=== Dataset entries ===
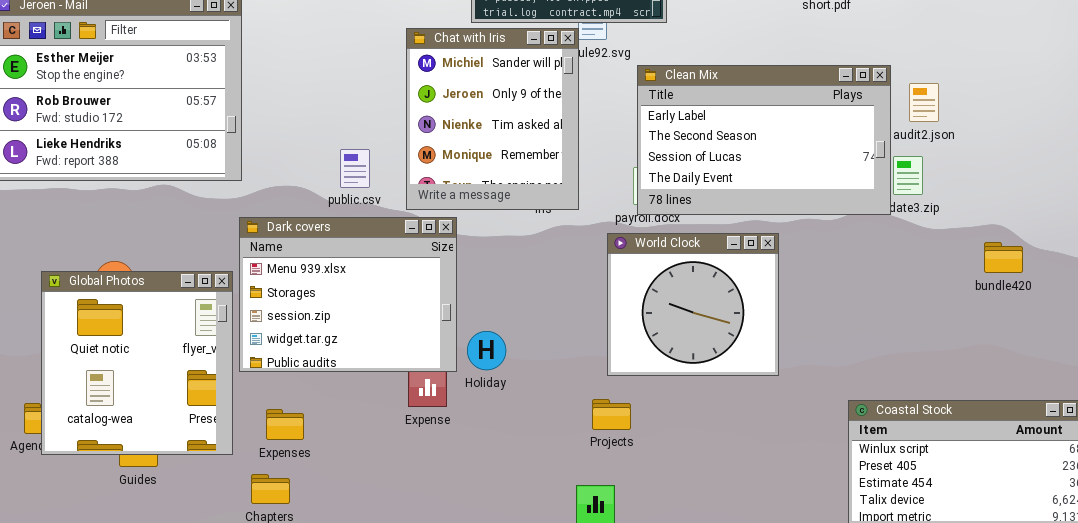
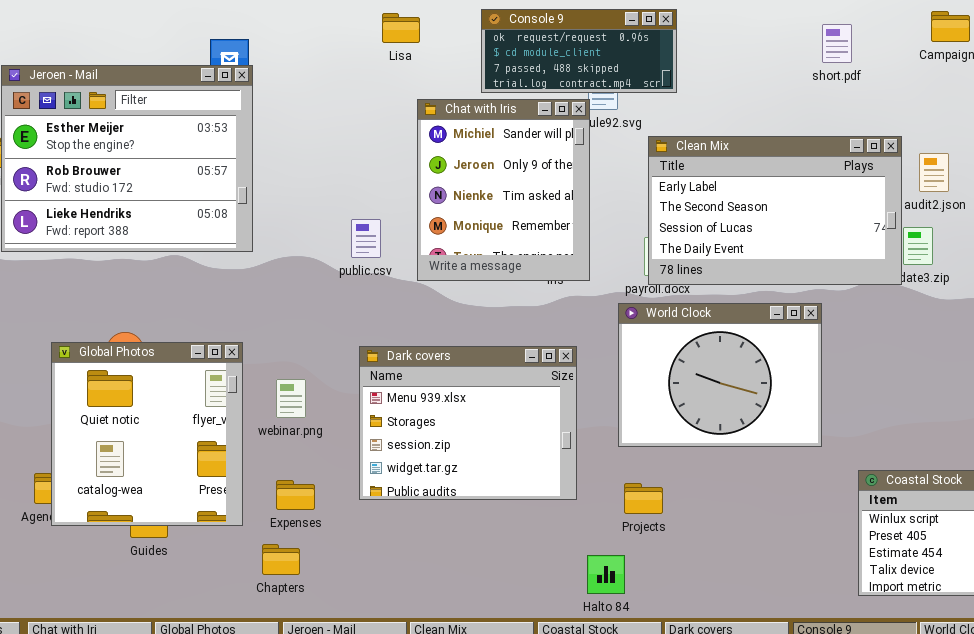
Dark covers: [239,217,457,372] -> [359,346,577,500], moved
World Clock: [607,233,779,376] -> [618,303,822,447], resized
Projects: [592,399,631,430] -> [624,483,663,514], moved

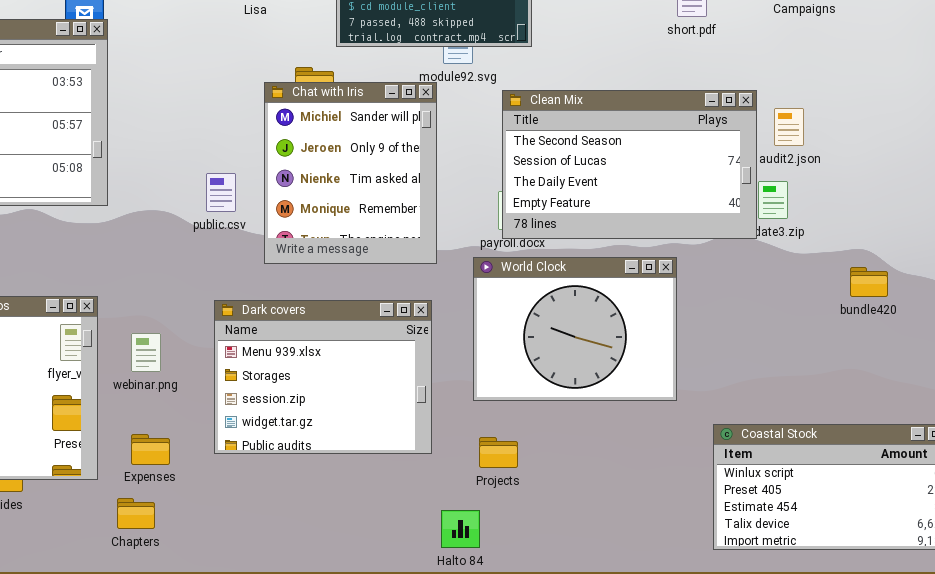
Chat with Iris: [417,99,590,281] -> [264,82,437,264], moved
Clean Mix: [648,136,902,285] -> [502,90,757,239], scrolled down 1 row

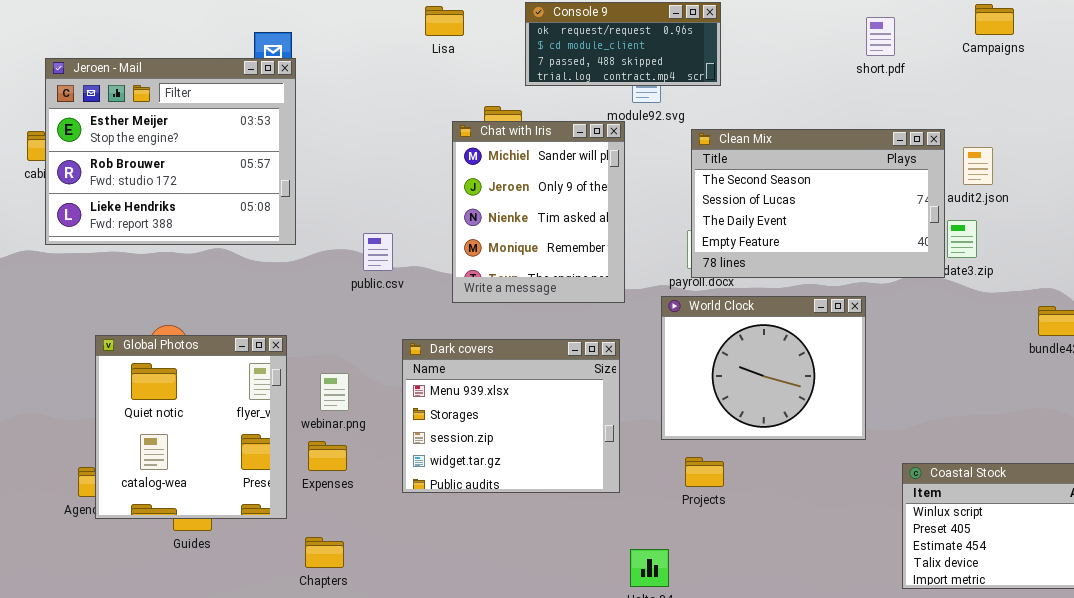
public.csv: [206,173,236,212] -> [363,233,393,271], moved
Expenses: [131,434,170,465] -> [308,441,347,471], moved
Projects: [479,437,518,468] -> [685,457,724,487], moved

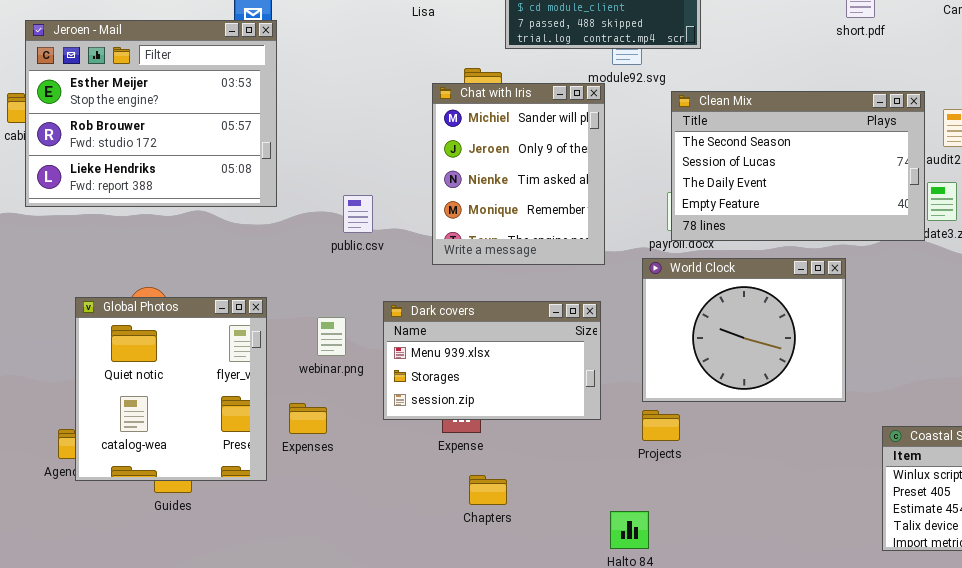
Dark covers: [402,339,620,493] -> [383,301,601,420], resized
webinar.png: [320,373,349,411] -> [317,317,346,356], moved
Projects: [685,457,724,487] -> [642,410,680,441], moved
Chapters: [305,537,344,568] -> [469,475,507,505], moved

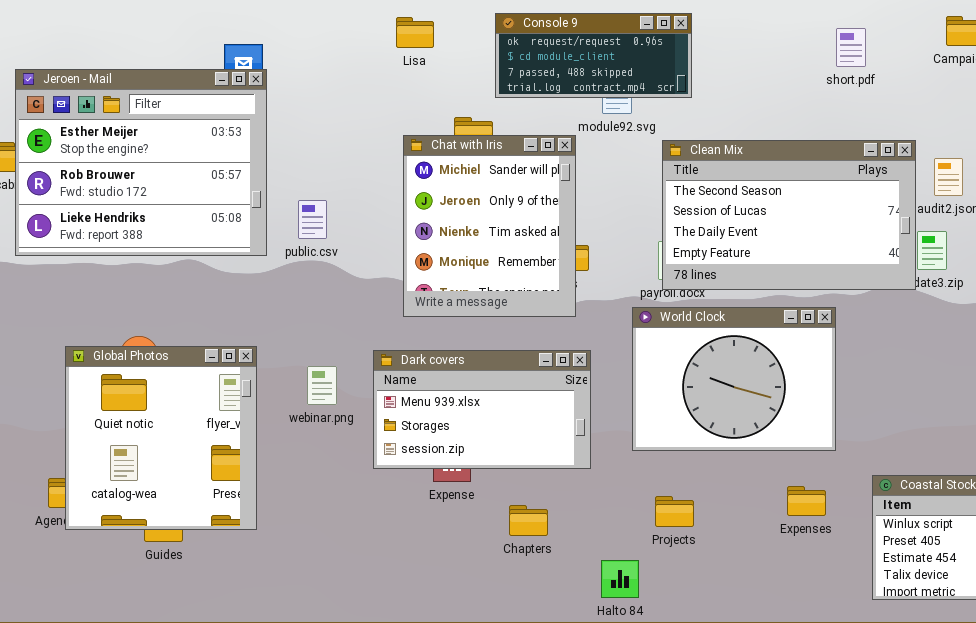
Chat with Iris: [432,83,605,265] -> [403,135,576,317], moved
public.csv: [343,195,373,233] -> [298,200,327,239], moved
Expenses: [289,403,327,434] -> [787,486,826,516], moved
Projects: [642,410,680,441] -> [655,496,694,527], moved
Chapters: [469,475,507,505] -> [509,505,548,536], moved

=== WHAT IS REQUIRED ===
Copy out each line from the preceding entries that mentions the word "Projects".

=== WRITTEN ANSWER ===
Projects: [592,399,631,430] -> [624,483,663,514], moved
Projects: [479,437,518,468] -> [685,457,724,487], moved
Projects: [685,457,724,487] -> [642,410,680,441], moved
Projects: [642,410,680,441] -> [655,496,694,527], moved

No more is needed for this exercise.